[Opening RECORD SET section]

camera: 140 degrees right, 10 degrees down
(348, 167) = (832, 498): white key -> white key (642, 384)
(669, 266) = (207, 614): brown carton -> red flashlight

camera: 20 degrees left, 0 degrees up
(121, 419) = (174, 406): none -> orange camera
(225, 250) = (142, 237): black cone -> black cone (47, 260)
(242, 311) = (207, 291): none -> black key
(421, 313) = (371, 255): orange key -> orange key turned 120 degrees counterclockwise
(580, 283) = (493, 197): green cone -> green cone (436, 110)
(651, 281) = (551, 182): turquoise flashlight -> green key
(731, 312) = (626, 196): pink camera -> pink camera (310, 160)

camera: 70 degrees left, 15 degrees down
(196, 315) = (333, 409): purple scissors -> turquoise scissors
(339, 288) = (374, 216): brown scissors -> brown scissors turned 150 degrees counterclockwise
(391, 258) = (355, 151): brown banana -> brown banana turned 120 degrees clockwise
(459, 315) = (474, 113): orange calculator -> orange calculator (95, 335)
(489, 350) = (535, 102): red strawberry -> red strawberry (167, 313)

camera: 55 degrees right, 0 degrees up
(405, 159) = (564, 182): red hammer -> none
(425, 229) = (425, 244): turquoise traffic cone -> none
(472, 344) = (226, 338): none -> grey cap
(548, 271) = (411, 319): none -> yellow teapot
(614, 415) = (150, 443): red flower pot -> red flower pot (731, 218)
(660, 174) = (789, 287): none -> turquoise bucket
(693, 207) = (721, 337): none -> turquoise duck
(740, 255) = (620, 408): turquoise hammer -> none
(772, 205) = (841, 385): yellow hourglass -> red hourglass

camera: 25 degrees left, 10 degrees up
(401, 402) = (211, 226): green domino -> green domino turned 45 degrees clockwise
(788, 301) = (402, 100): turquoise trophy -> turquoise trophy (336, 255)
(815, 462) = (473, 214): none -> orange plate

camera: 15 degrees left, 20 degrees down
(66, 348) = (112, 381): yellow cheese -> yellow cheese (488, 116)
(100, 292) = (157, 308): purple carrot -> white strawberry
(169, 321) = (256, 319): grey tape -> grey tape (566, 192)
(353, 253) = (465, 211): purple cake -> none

[Closing RECORD SET section]

Nothing may be left out. Retype all the entries exactly.

camera: 140 degrees right, 10 degrees down
(348, 167) = (832, 498): white key -> white key (642, 384)
(669, 266) = (207, 614): brown carton -> red flashlight

camera: 20 degrees left, 0 degrees up
(121, 419) = (174, 406): none -> orange camera
(225, 250) = (142, 237): black cone -> black cone (47, 260)
(242, 311) = (207, 291): none -> black key
(421, 313) = (371, 255): orange key -> orange key turned 120 degrees counterclockwise
(580, 283) = (493, 197): green cone -> green cone (436, 110)
(651, 281) = (551, 182): turquoise flashlight -> green key
(731, 312) = (626, 196): pink camera -> pink camera (310, 160)

camera: 70 degrees left, 15 degrees down
(196, 315) = (333, 409): purple scissors -> turquoise scissors
(339, 288) = (374, 216): brown scissors -> brown scissors turned 150 degrees counterclockwise
(391, 258) = (355, 151): brown banana -> brown banana turned 120 degrees clockwise
(459, 315) = (474, 113): orange calculator -> orange calculator (95, 335)
(489, 350) = (535, 102): red strawberry -> red strawberry (167, 313)

camera: 55 degrees right, 0 degrees up
(405, 159) = (564, 182): red hammer -> none
(425, 229) = (425, 244): turquoise traffic cone -> none
(472, 344) = (226, 338): none -> grey cap
(548, 271) = (411, 319): none -> yellow teapot
(614, 415) = (150, 443): red flower pot -> red flower pot (731, 218)
(660, 174) = (789, 287): none -> turquoise bucket
(693, 207) = (721, 337): none -> turquoise duck
(740, 255) = (620, 408): turquoise hammer -> none
(772, 205) = (841, 385): yellow hourglass -> red hourglass

camera: 25 degrees left, 10 degrees up
(401, 402) = (211, 226): green domino -> green domino turned 45 degrees clockwise
(788, 301) = (402, 100): turquoise trophy -> turquoise trophy (336, 255)
(815, 462) = (473, 214): none -> orange plate

camera: 15 degrees left, 20 degrees down
(66, 348) = (112, 381): yellow cheese -> yellow cheese (488, 116)
(100, 292) = (157, 308): purple carrot -> white strawberry
(169, 321) = (256, 319): grey tape -> grey tape (566, 192)
(353, 253) = (465, 211): purple cake -> none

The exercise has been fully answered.